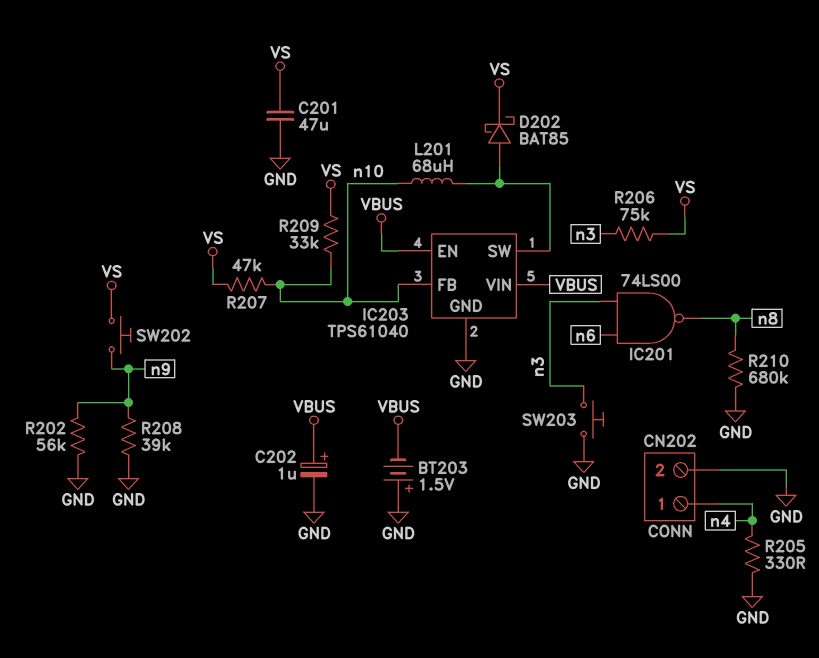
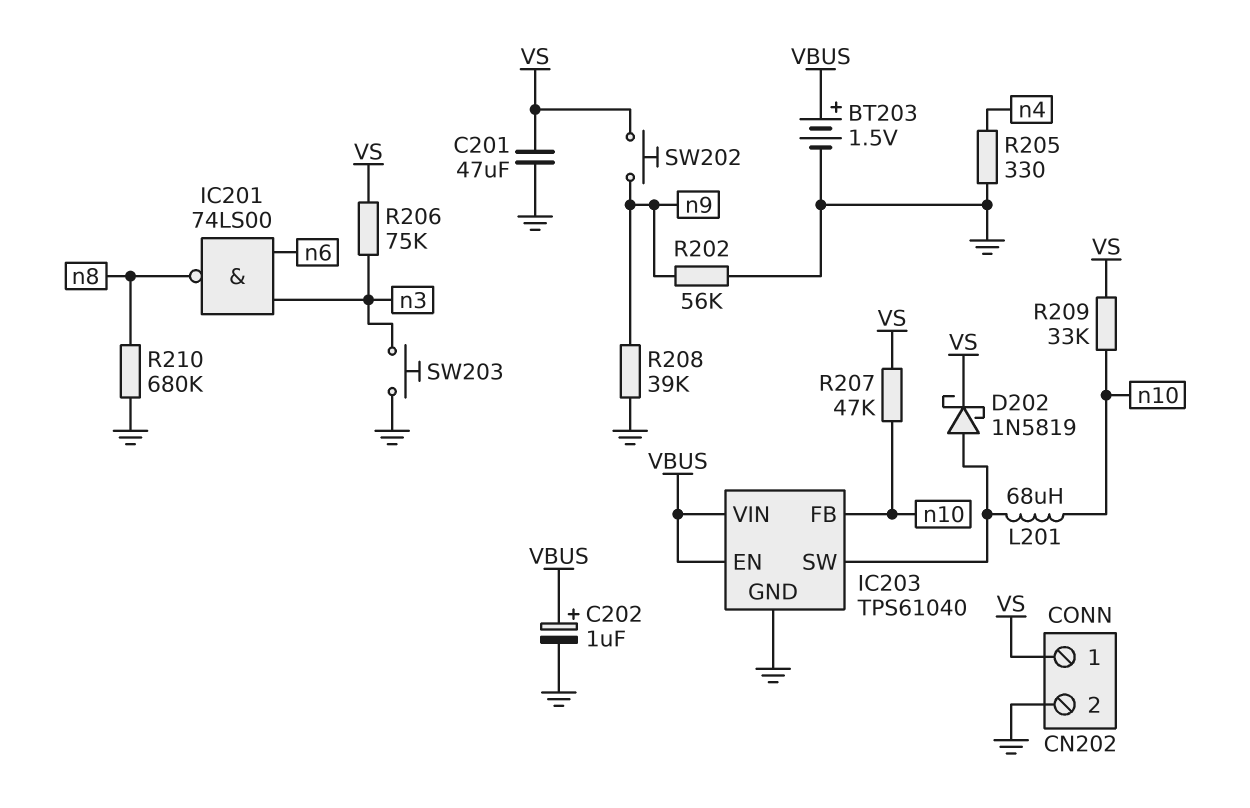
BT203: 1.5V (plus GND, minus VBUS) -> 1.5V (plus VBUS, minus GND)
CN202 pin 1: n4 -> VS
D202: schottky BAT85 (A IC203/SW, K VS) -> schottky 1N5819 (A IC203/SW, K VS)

--

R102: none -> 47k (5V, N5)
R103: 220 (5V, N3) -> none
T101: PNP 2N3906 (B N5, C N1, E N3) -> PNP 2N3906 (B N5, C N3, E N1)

==

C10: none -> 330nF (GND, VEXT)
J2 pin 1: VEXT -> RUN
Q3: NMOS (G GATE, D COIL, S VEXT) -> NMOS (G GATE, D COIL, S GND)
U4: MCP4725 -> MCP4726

Work required. Give back exactly the lines above starting at the line where "R103: 220 (5V, N3) -> none" appears and ending at the line where "T101: PNP 2N3906" appears, both included, with no other lines.

Task result.
R103: 220 (5V, N3) -> none
T101: PNP 2N3906 (B N5, C N1, E N3) -> PNP 2N3906 (B N5, C N3, E N1)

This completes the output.